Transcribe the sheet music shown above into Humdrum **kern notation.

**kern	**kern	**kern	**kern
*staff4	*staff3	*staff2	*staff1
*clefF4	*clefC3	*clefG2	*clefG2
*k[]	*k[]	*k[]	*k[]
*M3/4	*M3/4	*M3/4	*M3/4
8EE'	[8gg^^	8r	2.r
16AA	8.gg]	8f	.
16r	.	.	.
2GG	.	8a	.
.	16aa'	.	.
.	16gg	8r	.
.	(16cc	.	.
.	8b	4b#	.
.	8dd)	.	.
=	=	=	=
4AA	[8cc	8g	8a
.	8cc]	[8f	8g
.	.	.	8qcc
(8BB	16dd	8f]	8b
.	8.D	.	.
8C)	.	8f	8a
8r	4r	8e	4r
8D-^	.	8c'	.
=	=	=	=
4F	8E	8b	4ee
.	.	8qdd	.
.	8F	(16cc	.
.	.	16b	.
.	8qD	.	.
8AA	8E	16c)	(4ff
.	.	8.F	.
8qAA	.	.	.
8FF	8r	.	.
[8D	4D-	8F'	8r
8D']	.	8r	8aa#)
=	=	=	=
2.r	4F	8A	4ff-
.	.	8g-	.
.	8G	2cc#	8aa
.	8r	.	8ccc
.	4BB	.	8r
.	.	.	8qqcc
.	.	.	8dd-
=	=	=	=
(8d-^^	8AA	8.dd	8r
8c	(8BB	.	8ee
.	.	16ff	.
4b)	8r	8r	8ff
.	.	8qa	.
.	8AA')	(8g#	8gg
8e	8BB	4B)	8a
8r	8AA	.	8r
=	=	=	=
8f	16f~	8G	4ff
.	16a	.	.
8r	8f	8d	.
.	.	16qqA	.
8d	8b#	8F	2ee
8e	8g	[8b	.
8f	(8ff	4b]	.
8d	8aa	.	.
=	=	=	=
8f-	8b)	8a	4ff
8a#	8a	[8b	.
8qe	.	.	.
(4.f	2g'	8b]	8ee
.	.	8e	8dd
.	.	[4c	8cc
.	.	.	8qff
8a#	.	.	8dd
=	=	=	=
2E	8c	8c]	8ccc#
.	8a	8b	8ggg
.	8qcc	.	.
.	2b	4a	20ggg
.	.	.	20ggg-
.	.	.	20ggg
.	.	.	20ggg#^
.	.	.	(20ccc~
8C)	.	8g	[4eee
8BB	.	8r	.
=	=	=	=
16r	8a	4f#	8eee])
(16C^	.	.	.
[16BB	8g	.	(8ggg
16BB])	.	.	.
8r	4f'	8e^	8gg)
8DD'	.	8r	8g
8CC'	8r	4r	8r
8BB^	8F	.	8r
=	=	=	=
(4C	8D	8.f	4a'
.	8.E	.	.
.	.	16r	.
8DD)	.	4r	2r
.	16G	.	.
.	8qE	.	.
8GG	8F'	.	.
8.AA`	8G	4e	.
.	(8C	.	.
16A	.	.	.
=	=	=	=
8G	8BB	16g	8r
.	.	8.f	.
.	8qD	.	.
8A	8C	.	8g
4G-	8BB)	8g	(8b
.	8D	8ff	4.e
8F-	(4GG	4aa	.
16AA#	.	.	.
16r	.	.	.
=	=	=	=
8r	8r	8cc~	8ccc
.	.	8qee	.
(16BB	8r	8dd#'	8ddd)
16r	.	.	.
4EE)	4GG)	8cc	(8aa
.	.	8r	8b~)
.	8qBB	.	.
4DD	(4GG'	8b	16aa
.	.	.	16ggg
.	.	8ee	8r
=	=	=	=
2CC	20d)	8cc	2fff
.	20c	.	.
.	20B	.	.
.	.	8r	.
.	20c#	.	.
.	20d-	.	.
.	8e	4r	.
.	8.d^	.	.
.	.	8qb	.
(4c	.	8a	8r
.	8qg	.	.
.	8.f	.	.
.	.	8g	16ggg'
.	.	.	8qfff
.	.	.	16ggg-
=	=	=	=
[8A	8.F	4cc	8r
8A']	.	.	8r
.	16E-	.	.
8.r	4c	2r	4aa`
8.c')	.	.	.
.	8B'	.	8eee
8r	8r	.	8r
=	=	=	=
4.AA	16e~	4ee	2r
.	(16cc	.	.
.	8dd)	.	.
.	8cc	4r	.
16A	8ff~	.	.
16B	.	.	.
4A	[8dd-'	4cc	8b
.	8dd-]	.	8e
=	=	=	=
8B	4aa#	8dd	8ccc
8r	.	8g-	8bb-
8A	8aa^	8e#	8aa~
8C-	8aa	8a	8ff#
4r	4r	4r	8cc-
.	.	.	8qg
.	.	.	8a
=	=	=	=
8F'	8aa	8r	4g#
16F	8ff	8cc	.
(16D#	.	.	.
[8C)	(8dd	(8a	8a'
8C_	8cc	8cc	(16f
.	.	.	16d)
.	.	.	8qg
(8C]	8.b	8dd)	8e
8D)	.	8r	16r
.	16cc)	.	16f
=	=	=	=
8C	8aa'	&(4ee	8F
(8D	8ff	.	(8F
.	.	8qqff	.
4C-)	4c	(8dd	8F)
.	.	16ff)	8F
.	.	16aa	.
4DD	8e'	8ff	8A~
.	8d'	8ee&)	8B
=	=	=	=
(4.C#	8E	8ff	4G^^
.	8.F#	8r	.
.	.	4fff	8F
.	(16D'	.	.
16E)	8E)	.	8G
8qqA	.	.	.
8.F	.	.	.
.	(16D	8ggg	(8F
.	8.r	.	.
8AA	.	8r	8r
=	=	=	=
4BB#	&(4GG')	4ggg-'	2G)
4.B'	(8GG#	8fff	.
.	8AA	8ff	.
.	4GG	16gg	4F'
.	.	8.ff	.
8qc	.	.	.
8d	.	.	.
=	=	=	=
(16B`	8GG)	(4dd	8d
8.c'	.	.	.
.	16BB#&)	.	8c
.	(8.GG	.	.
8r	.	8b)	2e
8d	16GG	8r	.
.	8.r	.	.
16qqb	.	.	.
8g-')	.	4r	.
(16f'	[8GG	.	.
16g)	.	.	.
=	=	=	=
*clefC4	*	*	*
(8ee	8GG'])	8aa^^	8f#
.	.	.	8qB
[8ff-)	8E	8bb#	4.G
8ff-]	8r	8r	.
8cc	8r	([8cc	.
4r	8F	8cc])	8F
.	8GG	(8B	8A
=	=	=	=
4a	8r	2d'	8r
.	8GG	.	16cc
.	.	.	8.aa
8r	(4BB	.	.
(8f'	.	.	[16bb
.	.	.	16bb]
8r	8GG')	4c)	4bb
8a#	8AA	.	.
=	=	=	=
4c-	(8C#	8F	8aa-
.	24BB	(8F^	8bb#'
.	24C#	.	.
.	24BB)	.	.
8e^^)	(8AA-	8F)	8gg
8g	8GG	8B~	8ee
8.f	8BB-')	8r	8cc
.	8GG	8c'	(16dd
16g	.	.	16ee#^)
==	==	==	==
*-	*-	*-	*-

- - - -

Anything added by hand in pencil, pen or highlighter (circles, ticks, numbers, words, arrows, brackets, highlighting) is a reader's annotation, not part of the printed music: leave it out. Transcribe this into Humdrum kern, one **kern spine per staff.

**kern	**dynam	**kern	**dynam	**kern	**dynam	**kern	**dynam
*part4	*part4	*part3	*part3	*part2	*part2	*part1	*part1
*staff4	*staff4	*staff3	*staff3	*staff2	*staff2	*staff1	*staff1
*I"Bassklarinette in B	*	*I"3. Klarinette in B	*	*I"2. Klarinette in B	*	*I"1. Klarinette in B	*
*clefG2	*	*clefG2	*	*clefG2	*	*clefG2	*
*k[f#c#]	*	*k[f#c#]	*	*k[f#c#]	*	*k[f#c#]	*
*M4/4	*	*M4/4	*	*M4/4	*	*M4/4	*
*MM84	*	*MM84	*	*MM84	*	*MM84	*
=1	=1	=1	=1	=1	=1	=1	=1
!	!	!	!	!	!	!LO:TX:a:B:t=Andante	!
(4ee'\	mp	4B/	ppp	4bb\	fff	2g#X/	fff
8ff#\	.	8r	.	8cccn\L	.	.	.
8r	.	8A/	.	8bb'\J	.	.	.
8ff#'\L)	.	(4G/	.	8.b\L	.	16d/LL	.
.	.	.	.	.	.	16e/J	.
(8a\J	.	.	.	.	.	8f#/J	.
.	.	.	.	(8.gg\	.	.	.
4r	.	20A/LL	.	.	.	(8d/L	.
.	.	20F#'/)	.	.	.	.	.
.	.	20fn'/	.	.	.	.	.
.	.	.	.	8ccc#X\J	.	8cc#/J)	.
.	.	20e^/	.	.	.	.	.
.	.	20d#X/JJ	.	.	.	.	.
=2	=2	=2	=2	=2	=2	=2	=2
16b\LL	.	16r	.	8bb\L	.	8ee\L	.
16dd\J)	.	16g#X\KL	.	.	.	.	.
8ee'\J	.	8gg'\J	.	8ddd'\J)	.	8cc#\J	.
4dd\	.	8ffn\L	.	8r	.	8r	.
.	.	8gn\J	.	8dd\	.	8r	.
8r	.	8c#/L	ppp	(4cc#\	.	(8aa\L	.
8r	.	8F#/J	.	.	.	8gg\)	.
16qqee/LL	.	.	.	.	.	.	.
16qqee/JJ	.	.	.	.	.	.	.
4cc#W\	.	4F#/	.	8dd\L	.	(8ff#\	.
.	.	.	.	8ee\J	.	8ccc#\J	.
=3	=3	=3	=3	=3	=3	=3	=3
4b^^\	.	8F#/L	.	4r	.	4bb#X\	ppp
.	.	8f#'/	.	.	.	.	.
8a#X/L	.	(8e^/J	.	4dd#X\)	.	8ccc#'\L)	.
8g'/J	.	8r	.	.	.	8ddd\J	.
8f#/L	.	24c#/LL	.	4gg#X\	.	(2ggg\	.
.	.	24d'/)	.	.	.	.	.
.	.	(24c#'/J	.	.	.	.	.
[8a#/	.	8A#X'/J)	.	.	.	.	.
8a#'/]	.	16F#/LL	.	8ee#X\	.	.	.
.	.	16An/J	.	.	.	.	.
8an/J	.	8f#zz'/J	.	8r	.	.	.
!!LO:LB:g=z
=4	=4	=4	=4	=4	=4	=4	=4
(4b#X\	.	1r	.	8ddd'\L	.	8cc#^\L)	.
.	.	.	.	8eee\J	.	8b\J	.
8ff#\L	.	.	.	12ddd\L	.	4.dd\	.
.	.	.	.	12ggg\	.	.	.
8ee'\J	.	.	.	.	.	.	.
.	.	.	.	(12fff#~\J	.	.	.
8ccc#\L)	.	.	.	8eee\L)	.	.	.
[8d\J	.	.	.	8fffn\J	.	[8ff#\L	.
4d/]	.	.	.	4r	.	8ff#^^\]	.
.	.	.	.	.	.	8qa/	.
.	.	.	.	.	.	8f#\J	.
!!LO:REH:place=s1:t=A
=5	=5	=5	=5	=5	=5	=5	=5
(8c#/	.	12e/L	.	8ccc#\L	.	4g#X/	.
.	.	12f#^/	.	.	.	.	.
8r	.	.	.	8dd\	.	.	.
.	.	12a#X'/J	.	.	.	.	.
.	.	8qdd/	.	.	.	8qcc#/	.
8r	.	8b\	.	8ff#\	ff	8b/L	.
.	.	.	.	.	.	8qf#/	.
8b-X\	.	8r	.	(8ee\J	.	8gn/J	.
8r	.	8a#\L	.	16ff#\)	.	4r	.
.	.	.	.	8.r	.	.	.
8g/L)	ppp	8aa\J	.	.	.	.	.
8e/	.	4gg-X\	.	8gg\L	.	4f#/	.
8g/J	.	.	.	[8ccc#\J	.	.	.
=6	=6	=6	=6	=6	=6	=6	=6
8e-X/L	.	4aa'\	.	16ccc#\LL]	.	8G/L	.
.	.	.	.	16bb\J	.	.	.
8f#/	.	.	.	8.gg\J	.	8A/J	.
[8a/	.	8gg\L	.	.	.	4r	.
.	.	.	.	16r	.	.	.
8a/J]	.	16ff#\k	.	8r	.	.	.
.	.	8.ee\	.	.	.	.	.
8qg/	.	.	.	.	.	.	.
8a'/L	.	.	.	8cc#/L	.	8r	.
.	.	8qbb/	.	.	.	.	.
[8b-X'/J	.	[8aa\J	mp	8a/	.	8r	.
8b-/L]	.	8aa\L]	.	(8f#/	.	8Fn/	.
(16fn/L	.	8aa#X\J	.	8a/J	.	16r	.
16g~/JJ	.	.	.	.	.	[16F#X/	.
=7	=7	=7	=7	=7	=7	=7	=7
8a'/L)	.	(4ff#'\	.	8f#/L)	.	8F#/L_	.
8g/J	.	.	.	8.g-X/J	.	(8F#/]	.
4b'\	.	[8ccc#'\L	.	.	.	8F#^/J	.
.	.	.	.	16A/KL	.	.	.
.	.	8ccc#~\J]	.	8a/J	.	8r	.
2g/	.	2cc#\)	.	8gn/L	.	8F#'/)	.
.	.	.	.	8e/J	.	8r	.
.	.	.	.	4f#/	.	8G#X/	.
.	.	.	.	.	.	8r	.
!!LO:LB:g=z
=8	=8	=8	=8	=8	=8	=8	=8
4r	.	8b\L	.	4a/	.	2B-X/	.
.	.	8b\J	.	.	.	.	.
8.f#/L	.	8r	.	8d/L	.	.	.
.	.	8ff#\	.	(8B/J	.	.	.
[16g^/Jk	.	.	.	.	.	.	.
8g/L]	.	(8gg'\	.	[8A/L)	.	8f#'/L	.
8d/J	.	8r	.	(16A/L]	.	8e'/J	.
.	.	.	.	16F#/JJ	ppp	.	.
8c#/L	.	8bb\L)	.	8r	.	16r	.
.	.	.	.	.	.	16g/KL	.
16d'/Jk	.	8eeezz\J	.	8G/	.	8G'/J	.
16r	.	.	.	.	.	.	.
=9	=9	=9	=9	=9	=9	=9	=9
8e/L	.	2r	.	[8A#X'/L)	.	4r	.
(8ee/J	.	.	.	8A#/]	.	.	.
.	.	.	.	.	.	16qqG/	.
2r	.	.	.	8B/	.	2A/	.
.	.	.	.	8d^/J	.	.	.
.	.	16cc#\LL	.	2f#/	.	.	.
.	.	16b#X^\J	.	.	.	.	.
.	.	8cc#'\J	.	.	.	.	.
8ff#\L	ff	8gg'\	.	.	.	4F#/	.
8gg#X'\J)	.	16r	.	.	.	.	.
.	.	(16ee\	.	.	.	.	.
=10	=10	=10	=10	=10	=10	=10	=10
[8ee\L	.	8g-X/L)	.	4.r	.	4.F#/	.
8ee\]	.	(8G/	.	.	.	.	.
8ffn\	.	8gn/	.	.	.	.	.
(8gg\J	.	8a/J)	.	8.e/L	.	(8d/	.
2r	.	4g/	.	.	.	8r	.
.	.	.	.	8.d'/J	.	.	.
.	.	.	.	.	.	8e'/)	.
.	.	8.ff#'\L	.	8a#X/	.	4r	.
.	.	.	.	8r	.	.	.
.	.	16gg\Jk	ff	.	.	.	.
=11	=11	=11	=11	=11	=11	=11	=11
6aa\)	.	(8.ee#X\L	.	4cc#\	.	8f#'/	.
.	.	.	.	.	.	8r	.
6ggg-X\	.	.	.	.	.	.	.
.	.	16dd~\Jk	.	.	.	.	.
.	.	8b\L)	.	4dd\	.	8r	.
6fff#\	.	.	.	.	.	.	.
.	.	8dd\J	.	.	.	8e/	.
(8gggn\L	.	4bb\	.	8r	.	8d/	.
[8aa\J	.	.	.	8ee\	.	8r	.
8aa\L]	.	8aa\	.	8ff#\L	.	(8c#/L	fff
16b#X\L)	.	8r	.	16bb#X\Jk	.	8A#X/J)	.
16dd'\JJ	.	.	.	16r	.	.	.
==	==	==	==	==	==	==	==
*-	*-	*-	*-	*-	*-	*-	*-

- - - -

* [SET TASK]: List each line in the rows above that includes the word "music", copying every such line in full.

* [RESULT OF THE EXERCISE]:
Transcribe the sheet music shown above into Humdrum **kern notation.
Anything added by hand in pencil, pen or highlighter (circles, ticks, numbers, words, arrows, brackets, highlighting) is a reader's annotation, not part of the printed music: leave it out. Transcribe this into Humdrum kern, one **kern spine per staff.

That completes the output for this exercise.